[[ Exercise data, beginning ]]

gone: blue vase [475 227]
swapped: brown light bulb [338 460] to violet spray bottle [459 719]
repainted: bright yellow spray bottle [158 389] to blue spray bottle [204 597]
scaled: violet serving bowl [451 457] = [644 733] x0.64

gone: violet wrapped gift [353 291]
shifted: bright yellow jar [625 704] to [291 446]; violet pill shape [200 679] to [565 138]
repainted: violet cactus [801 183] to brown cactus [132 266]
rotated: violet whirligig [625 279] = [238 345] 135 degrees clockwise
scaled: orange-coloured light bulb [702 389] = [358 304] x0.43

[[ Exercise data, end ]]
[[ Exercise data, beginning ]]

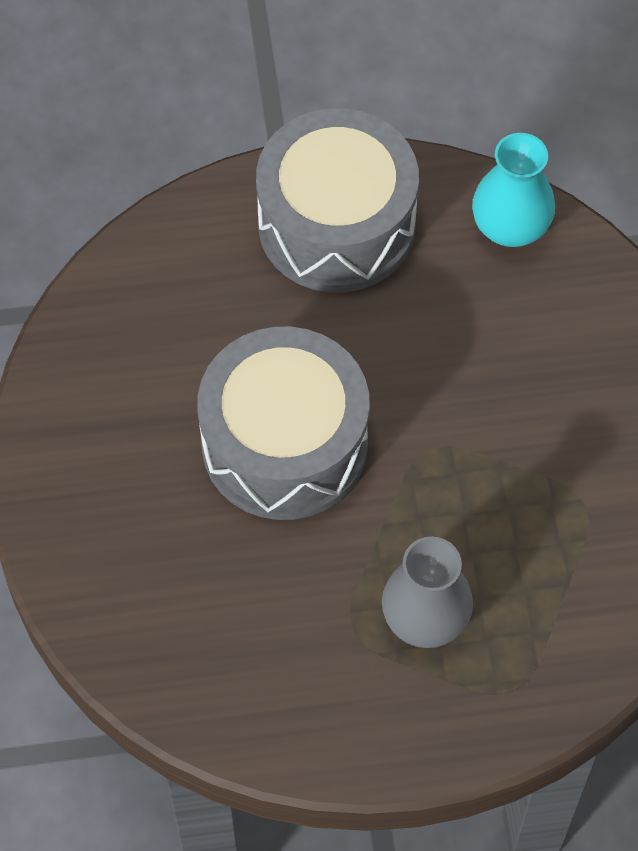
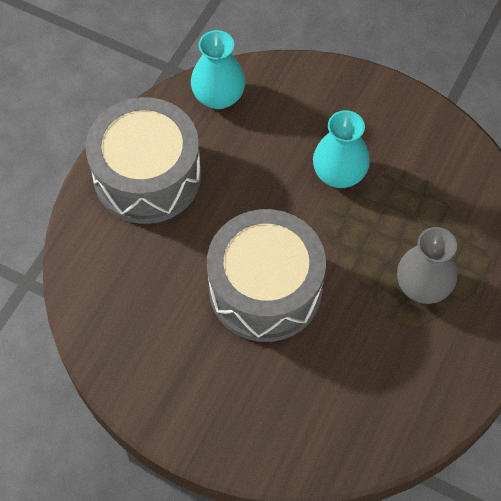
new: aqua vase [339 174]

[[ Exercise data, end ]]

Whenever the string "spray" turns up in a line of the data, copy that line.

swapped: brown light bulb [338 460] to violet spray bottle [459 719]
repainted: bright yellow spray bottle [158 389] to blue spray bottle [204 597]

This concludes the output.